(Dataset entries)
=== Section Start ===

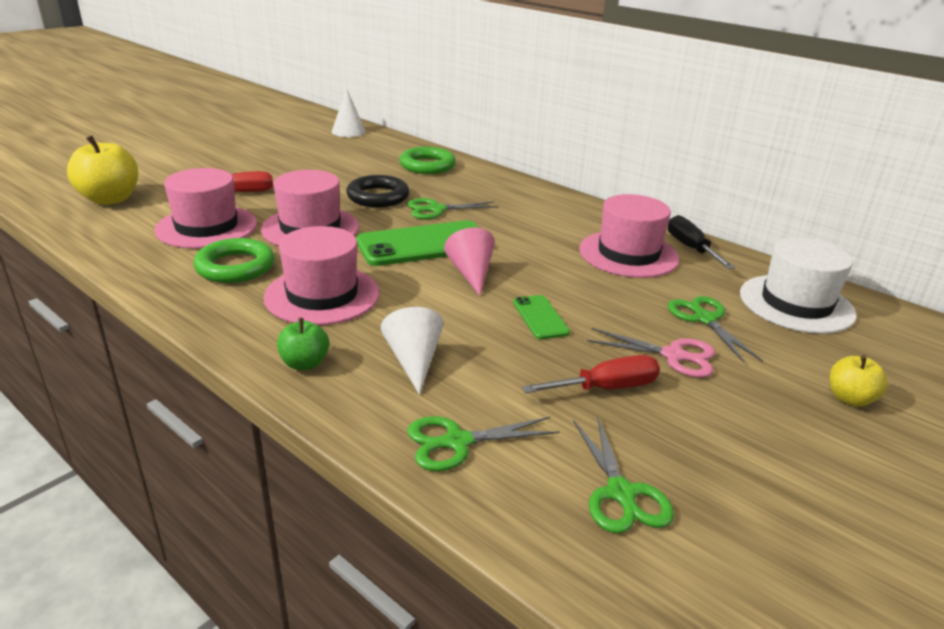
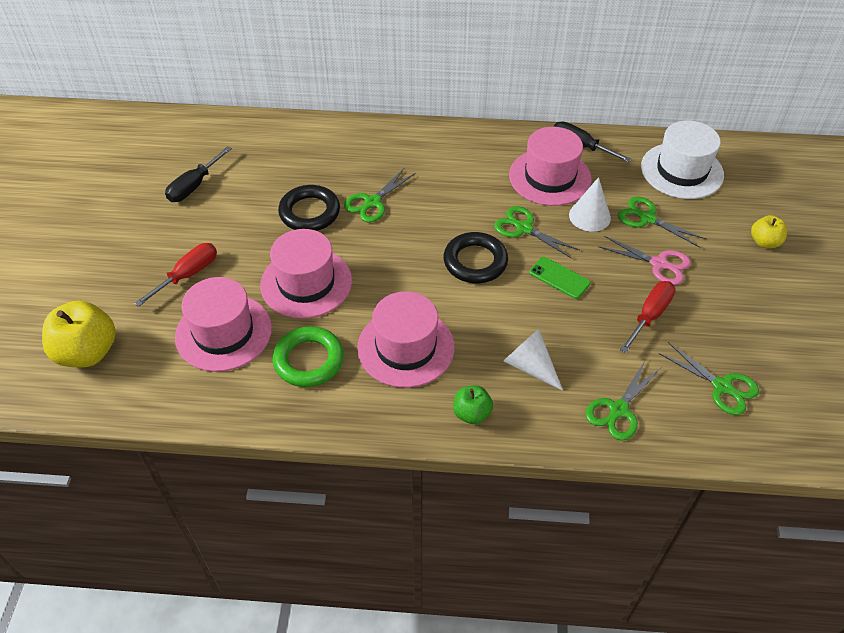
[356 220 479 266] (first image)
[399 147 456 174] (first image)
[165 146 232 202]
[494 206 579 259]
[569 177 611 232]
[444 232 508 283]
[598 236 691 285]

=== Section End ===

EXERCISE DIRECTIONS ▸ Write out exactly the lines that begin at the one containing "[165 146 232 202]" and continue through the last line of the data, and only those.

RESPONSE ▸
[165 146 232 202]
[494 206 579 259]
[569 177 611 232]
[444 232 508 283]
[598 236 691 285]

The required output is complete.